**DATA SEGMENT:**
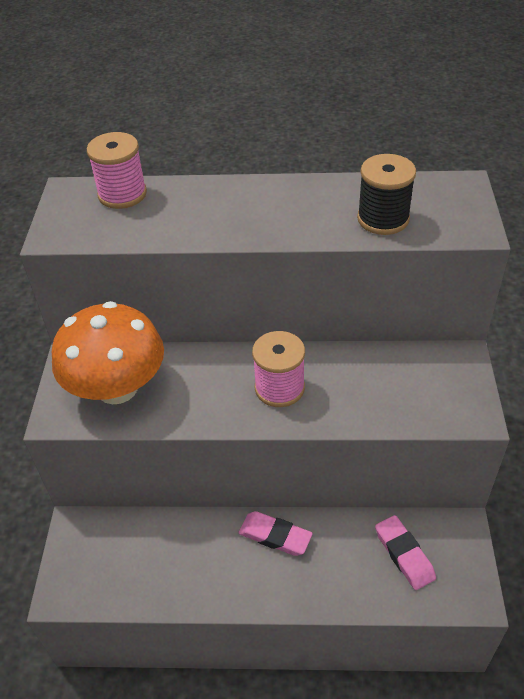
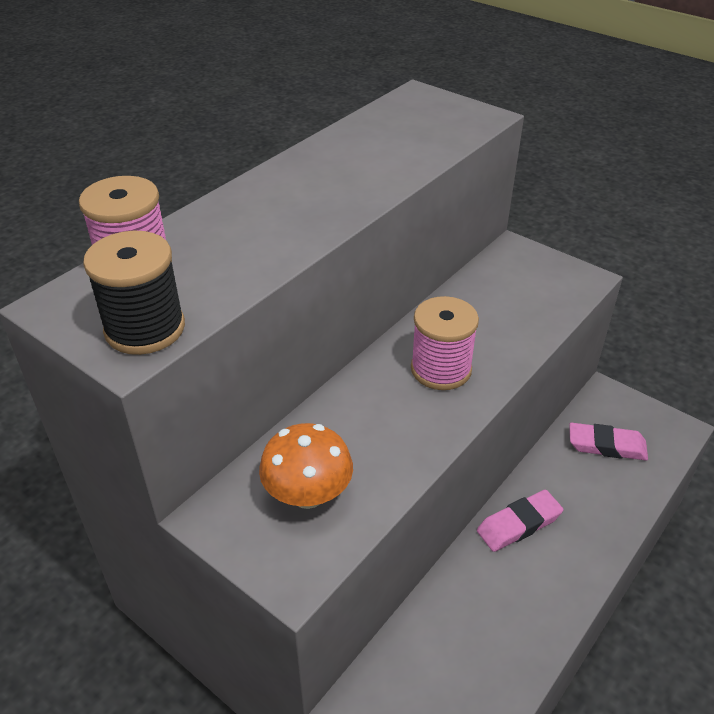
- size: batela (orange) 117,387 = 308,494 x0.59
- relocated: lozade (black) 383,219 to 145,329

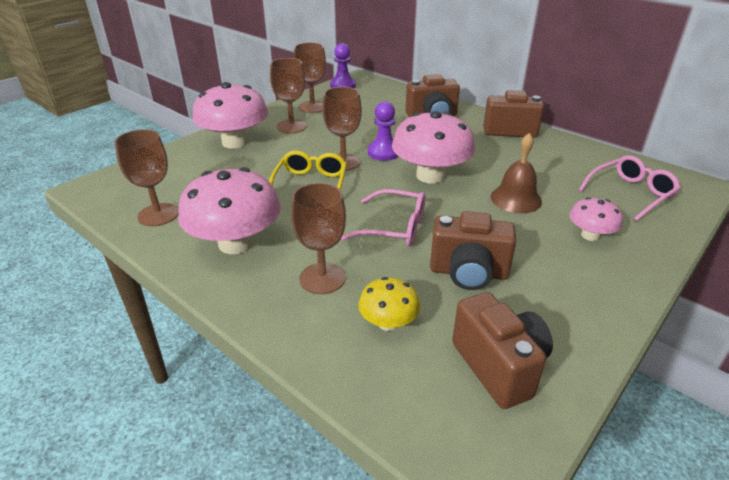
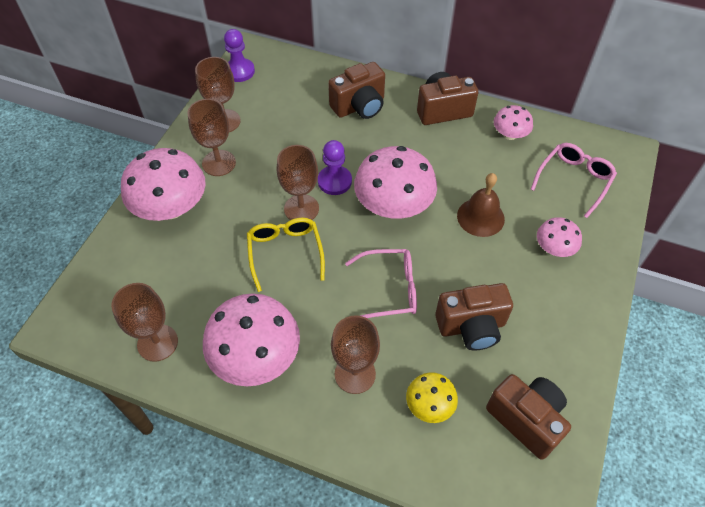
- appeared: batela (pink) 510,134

**WORK INSTRUCTIONS:**
Copy out every line from the material above in which the word "batela" appears.

**SOLUTION TO THE EXERCISE:**
- size: batela (orange) 117,387 = 308,494 x0.59
- appeared: batela (pink) 510,134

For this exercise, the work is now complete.